WHAT TO DO -
Each entry below needs to be transcribed verbatim; the images should not appear.
◇ ◇ ◇
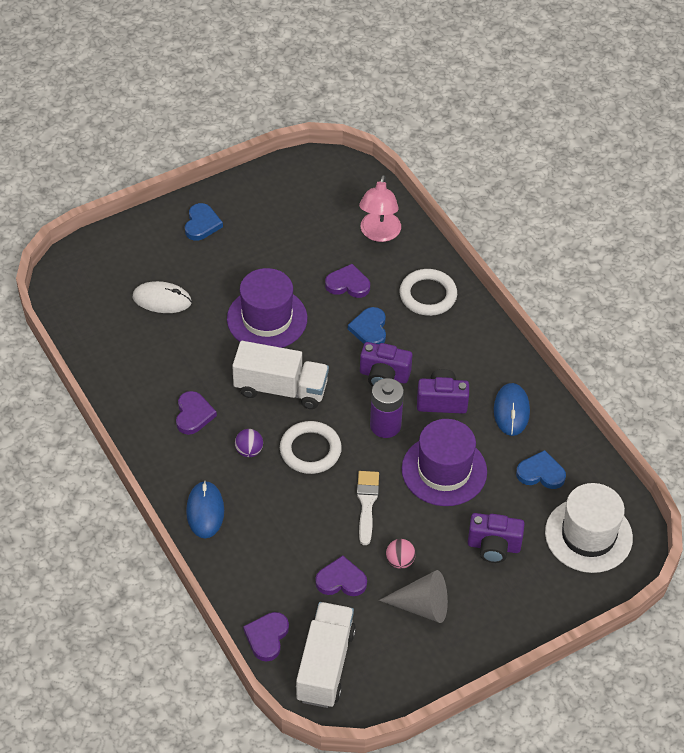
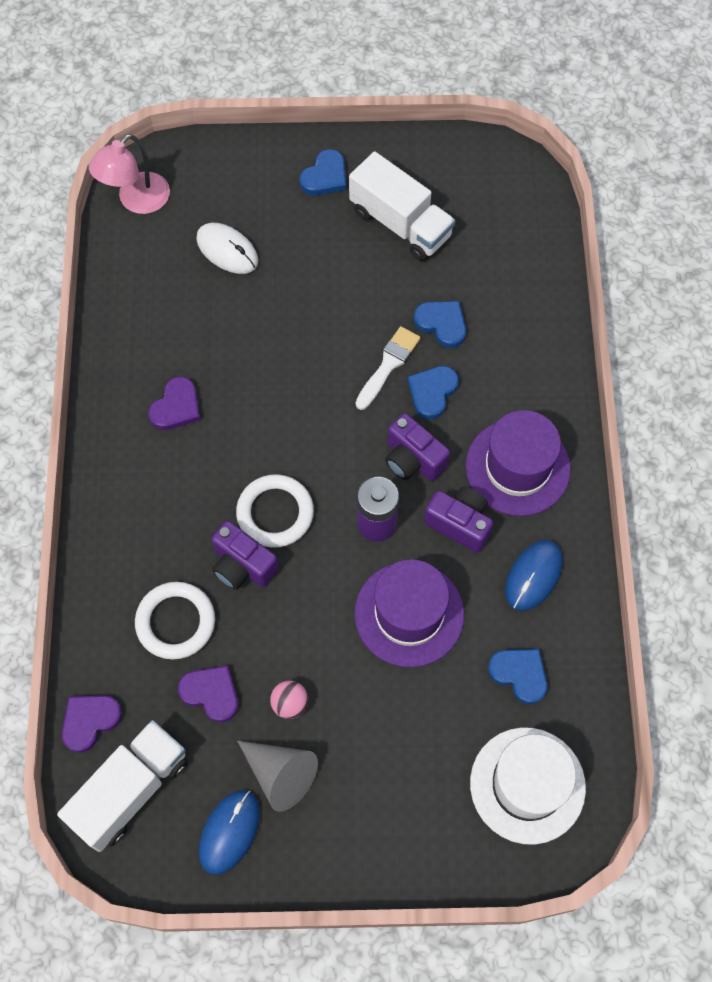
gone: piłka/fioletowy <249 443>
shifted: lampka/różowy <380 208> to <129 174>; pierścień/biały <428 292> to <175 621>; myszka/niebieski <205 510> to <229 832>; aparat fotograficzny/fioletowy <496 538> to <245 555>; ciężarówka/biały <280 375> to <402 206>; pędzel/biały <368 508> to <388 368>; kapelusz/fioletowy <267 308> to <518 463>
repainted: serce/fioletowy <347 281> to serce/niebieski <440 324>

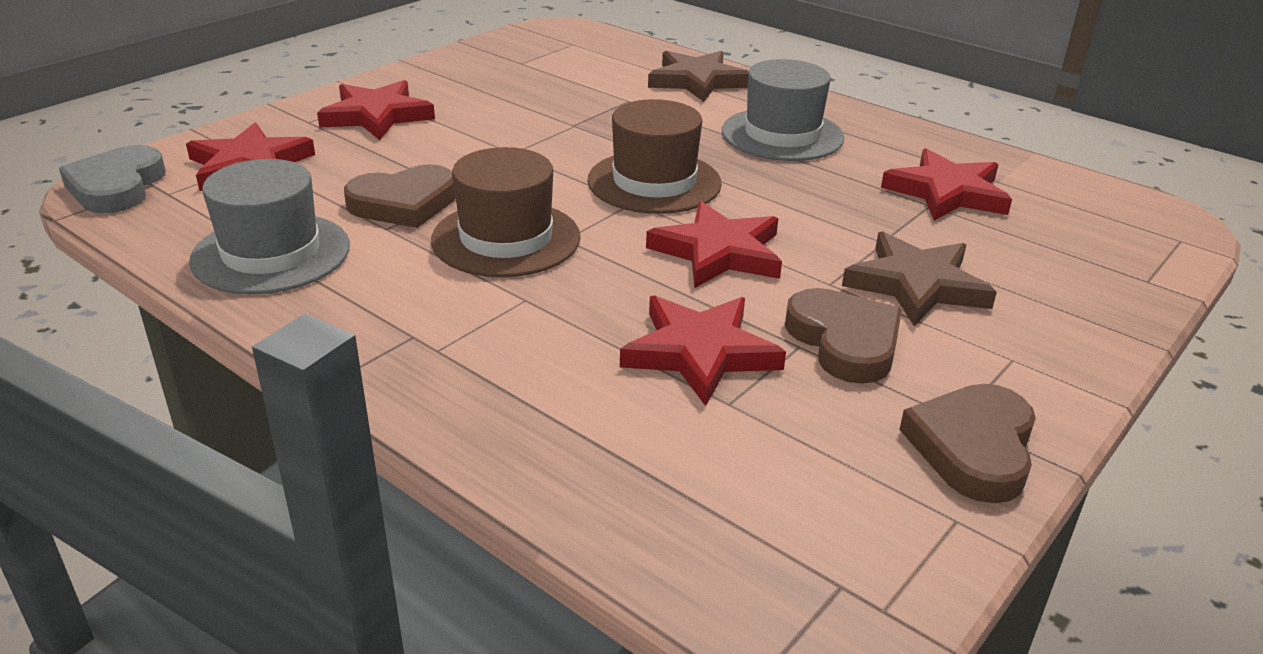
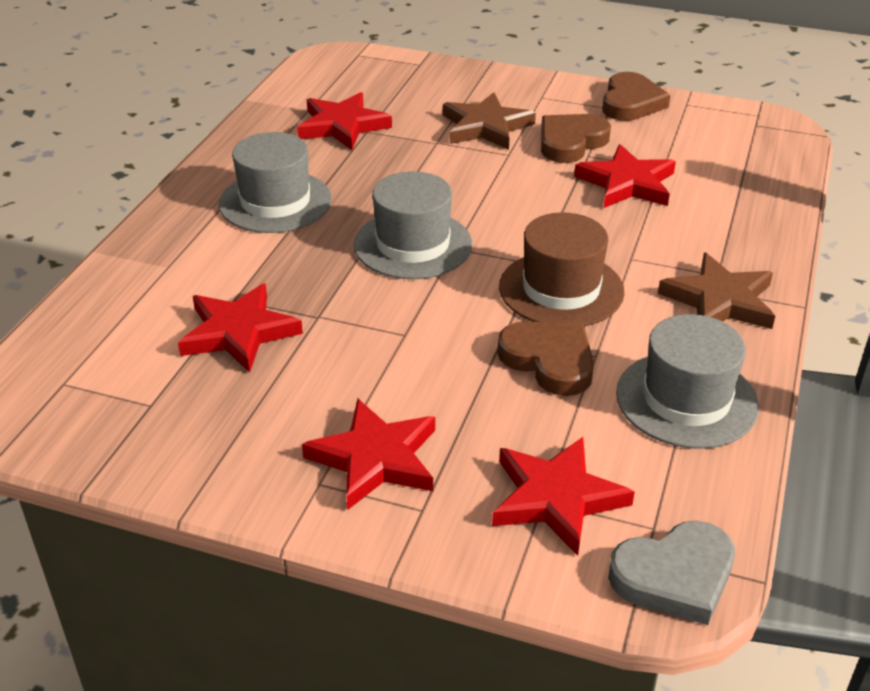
shifted: gwiazda/czerwony <714 244> to <240 328>; gwiazda/brązowy <698 76> to <716 291>
repainted: kapelusz/brązowy <655 156> to kapelusz/szary <413 225>
rotated: serce/brązowy <967 443> = <636 96> 75 degrees counterclockwise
◇ ◇ ◇
RESULT FOR THIS EXERCISE -
gone: piłka/fioletowy <249 443>
shifted: lampka/różowy <380 208> to <129 174>; pierścień/biały <428 292> to <175 621>; myszka/niebieski <205 510> to <229 832>; aparat fotograficzny/fioletowy <496 538> to <245 555>; ciężarówka/biały <280 375> to <402 206>; pędzel/biały <368 508> to <388 368>; kapelusz/fioletowy <267 308> to <518 463>
repainted: serce/fioletowy <347 281> to serce/niebieski <440 324>

shifted: gwiazda/czerwony <714 244> to <240 328>; gwiazda/brązowy <698 76> to <716 291>
repainted: kapelusz/brązowy <655 156> to kapelusz/szary <413 225>
rotated: serce/brązowy <967 443> = <636 96> 75 degrees counterclockwise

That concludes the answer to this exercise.